╭──

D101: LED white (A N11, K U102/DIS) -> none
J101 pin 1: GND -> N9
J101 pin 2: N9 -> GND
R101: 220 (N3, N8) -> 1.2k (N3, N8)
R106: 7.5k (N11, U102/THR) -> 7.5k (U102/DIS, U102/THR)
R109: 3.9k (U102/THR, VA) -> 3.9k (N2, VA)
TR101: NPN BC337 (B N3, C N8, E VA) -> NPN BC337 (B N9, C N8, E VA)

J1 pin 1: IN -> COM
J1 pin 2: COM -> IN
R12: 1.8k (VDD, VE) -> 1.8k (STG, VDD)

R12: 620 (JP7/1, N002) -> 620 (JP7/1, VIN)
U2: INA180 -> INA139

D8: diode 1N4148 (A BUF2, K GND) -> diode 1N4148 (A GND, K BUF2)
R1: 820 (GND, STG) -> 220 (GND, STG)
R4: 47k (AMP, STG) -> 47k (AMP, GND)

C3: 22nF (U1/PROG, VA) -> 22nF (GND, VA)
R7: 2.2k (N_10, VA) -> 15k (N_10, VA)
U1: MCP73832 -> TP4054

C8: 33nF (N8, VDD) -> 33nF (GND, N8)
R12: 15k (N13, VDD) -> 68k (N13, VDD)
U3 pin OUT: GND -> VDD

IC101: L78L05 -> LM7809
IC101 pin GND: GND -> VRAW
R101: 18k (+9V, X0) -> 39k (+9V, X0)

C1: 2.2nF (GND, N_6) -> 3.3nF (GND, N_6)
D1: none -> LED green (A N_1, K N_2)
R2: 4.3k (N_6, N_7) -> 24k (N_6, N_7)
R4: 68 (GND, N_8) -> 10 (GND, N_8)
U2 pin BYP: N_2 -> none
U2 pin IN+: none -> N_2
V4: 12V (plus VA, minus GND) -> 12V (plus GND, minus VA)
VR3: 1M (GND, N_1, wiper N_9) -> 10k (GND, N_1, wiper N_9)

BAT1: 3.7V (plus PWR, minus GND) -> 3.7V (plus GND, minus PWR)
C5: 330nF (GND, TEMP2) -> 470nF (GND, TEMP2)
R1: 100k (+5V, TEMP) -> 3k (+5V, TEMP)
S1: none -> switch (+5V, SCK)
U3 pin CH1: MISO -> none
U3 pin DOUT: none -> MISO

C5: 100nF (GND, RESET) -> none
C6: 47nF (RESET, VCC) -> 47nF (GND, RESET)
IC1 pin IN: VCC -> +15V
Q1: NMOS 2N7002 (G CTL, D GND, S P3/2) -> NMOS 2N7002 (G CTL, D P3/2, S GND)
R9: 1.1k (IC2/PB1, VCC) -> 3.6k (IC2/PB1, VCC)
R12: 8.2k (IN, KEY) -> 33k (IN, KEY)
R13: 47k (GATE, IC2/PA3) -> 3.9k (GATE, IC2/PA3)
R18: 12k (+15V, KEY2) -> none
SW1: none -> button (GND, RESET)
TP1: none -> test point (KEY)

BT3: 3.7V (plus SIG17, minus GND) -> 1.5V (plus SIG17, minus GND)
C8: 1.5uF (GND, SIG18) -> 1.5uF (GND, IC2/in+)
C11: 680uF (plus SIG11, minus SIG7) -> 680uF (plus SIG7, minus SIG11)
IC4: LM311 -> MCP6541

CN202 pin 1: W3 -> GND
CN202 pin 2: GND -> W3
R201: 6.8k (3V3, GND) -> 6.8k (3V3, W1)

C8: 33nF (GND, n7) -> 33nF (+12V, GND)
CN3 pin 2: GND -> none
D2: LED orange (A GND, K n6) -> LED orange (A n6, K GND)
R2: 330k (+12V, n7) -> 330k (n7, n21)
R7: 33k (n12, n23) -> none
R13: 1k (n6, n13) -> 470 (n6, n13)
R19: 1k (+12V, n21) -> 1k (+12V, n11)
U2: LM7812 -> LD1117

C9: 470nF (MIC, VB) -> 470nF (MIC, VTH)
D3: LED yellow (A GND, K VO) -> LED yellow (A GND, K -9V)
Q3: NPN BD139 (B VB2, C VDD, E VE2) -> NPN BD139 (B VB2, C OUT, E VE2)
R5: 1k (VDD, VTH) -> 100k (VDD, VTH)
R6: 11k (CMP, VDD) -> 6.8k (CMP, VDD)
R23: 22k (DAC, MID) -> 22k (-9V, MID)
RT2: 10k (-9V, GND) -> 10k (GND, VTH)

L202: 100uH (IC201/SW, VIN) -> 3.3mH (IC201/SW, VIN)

╰──

_Exercise objective_
Only the lines from the one with "IC4: LM311 -> MCP6541" through the final line above should be repeated, each exactly as written.

_Result_
IC4: LM311 -> MCP6541

CN202 pin 1: W3 -> GND
CN202 pin 2: GND -> W3
R201: 6.8k (3V3, GND) -> 6.8k (3V3, W1)

C8: 33nF (GND, n7) -> 33nF (+12V, GND)
CN3 pin 2: GND -> none
D2: LED orange (A GND, K n6) -> LED orange (A n6, K GND)
R2: 330k (+12V, n7) -> 330k (n7, n21)
R7: 33k (n12, n23) -> none
R13: 1k (n6, n13) -> 470 (n6, n13)
R19: 1k (+12V, n21) -> 1k (+12V, n11)
U2: LM7812 -> LD1117

C9: 470nF (MIC, VB) -> 470nF (MIC, VTH)
D3: LED yellow (A GND, K VO) -> LED yellow (A GND, K -9V)
Q3: NPN BD139 (B VB2, C VDD, E VE2) -> NPN BD139 (B VB2, C OUT, E VE2)
R5: 1k (VDD, VTH) -> 100k (VDD, VTH)
R6: 11k (CMP, VDD) -> 6.8k (CMP, VDD)
R23: 22k (DAC, MID) -> 22k (-9V, MID)
RT2: 10k (-9V, GND) -> 10k (GND, VTH)

L202: 100uH (IC201/SW, VIN) -> 3.3mH (IC201/SW, VIN)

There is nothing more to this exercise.